- _Task_: Output exactly those lines of the data that lie between the line containing "GAS2 pin DO: MO -> 9" and the final line, both ends counted.

- _Source information_:
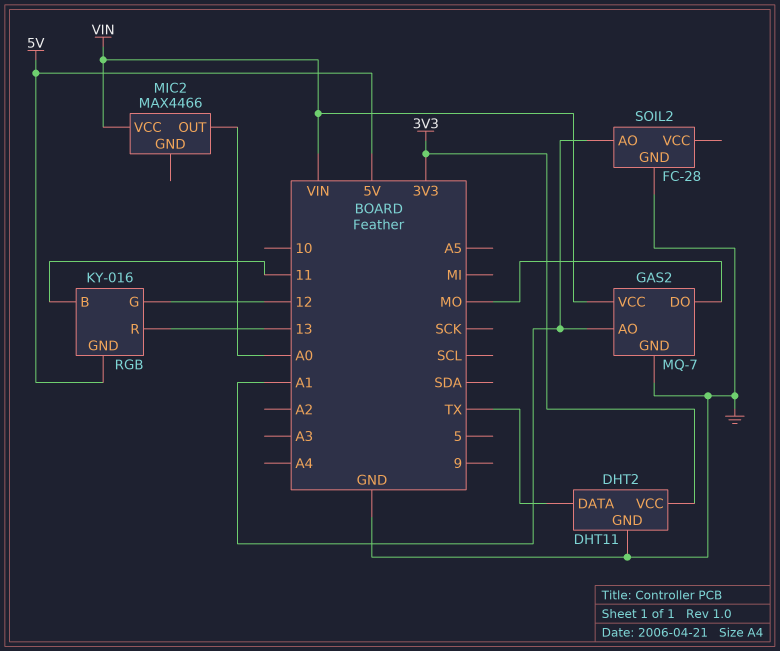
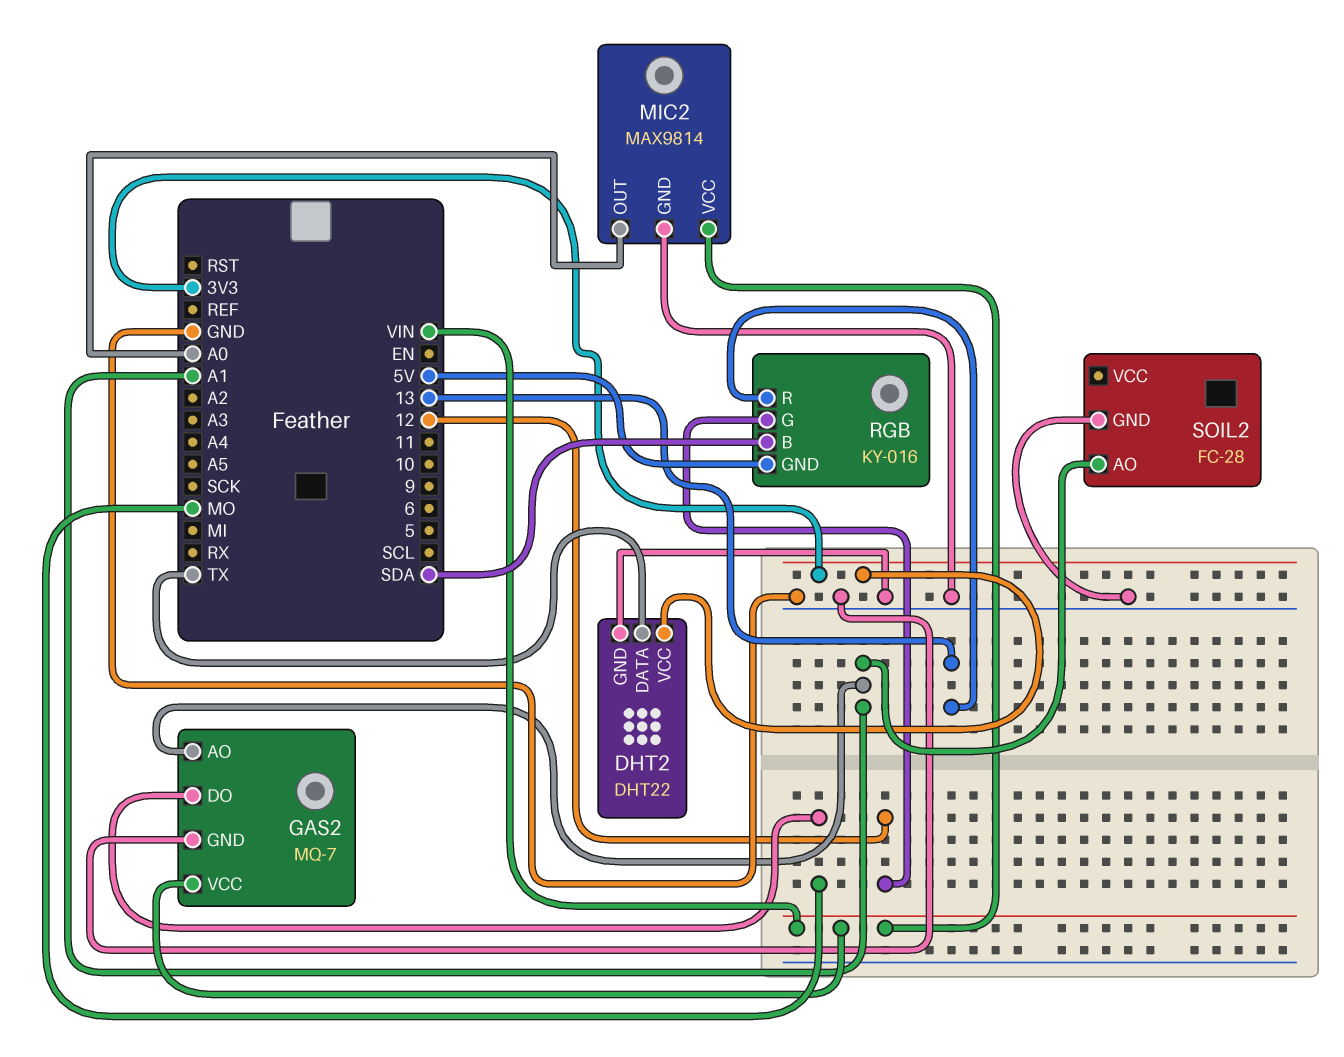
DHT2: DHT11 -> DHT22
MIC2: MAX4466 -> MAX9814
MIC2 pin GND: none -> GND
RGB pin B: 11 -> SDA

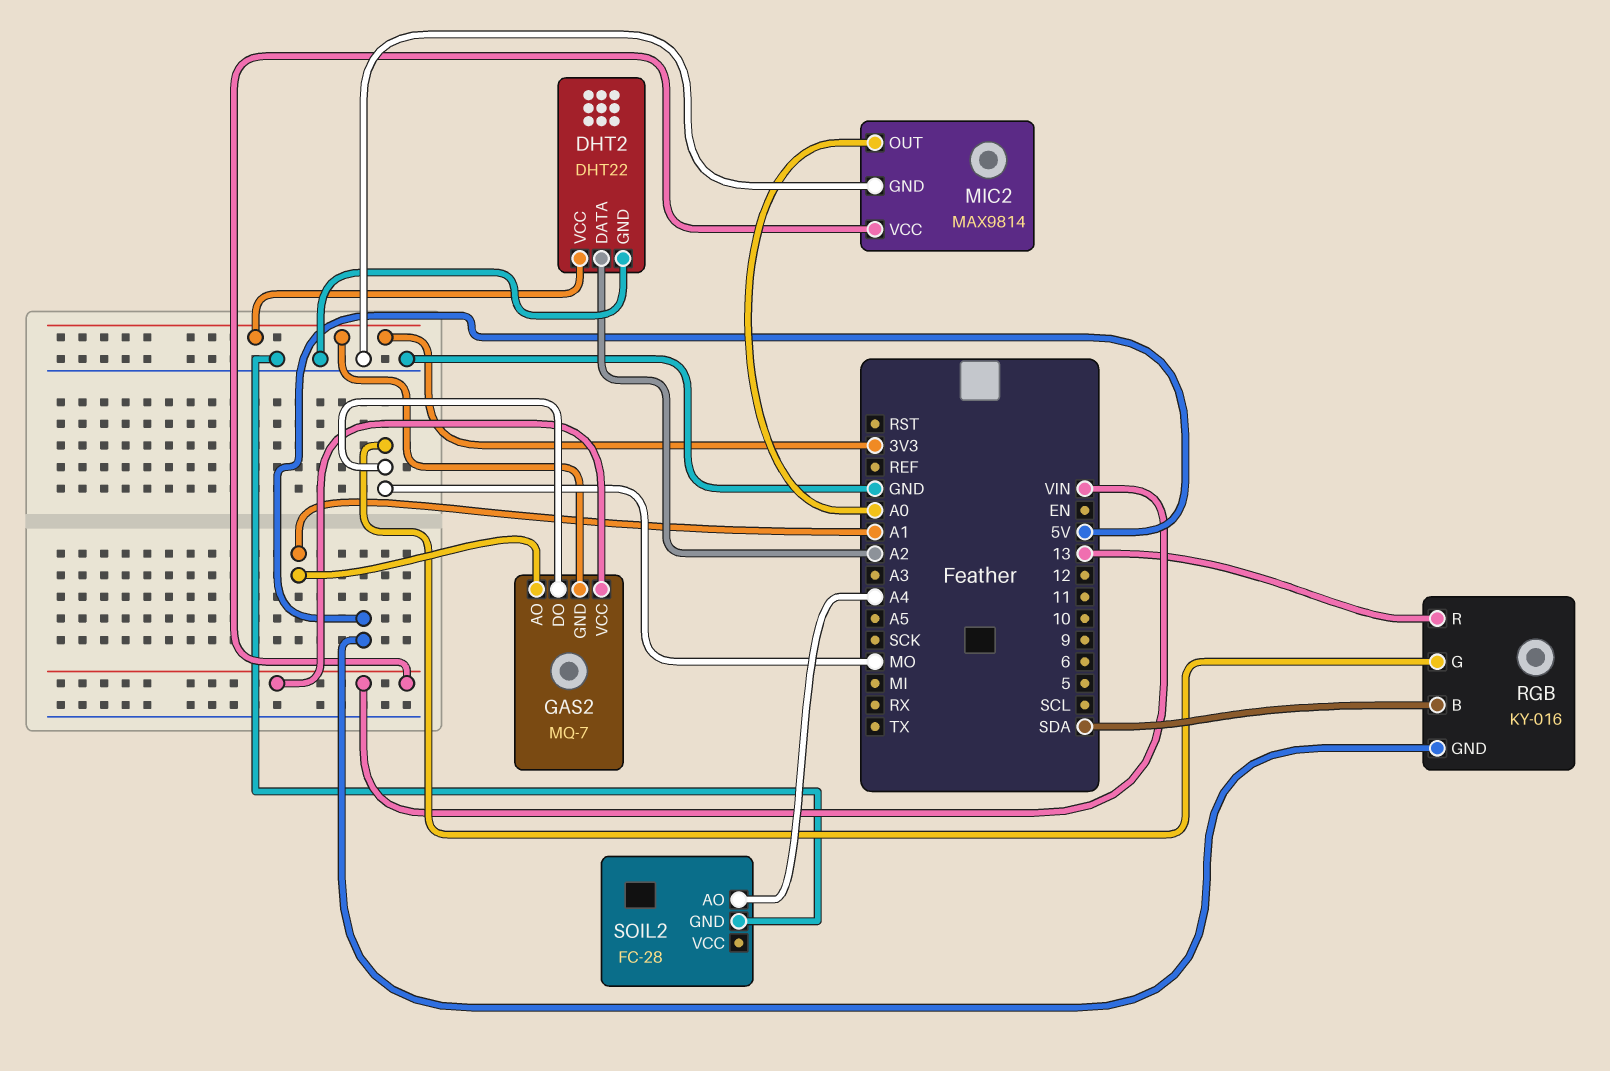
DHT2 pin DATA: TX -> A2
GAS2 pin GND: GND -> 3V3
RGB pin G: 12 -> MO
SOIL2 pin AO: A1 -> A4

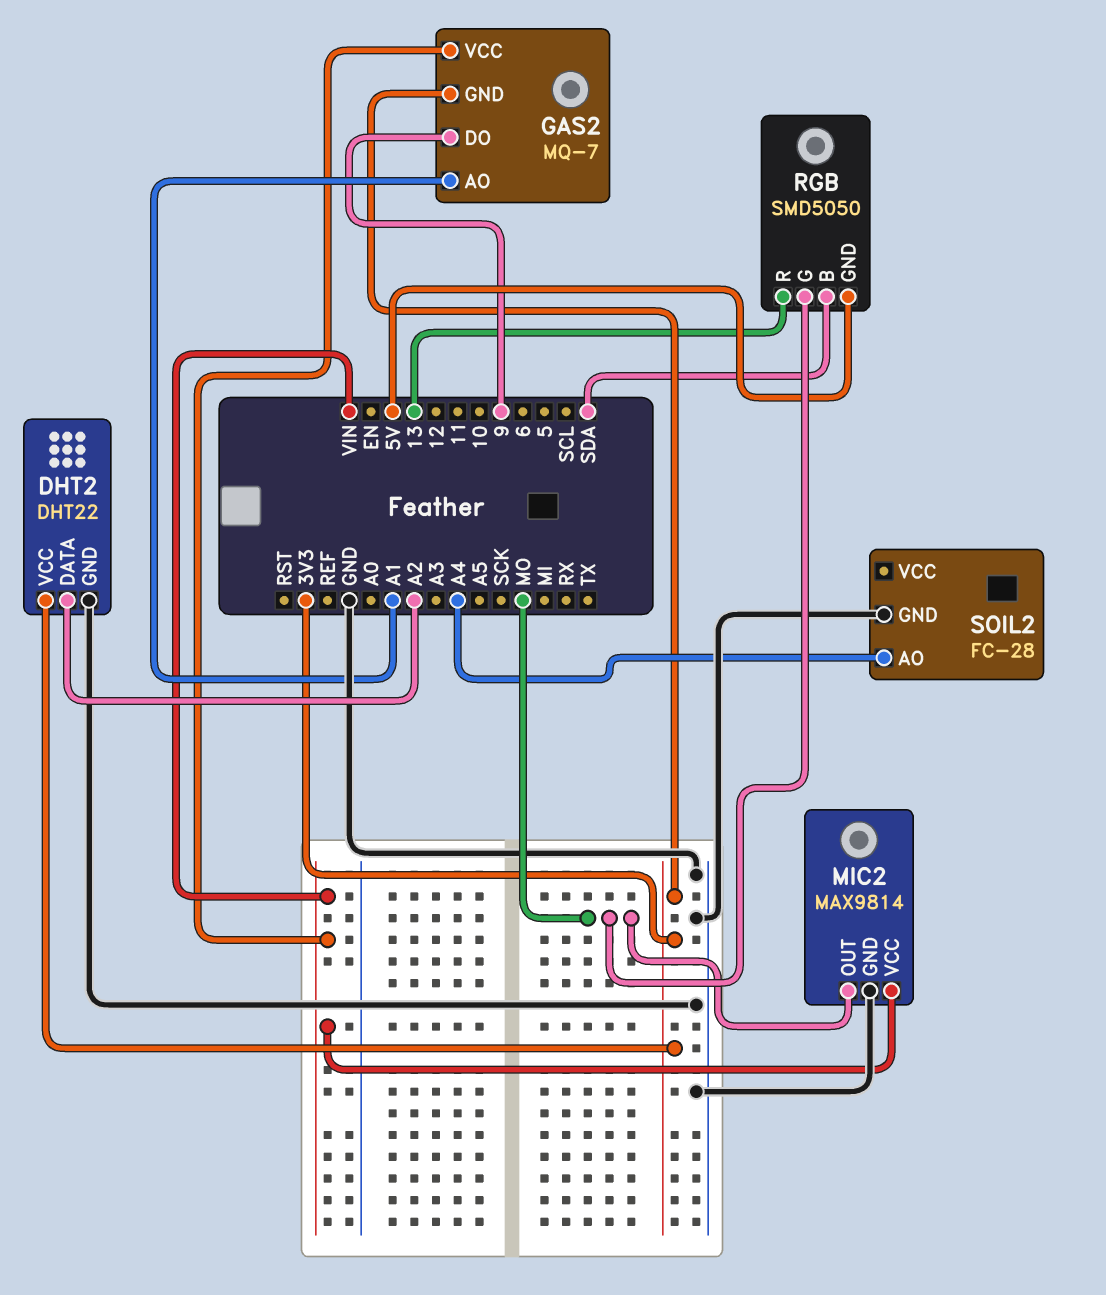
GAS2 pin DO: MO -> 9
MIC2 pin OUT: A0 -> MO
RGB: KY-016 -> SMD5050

- _Solution_:
GAS2 pin DO: MO -> 9
MIC2 pin OUT: A0 -> MO
RGB: KY-016 -> SMD5050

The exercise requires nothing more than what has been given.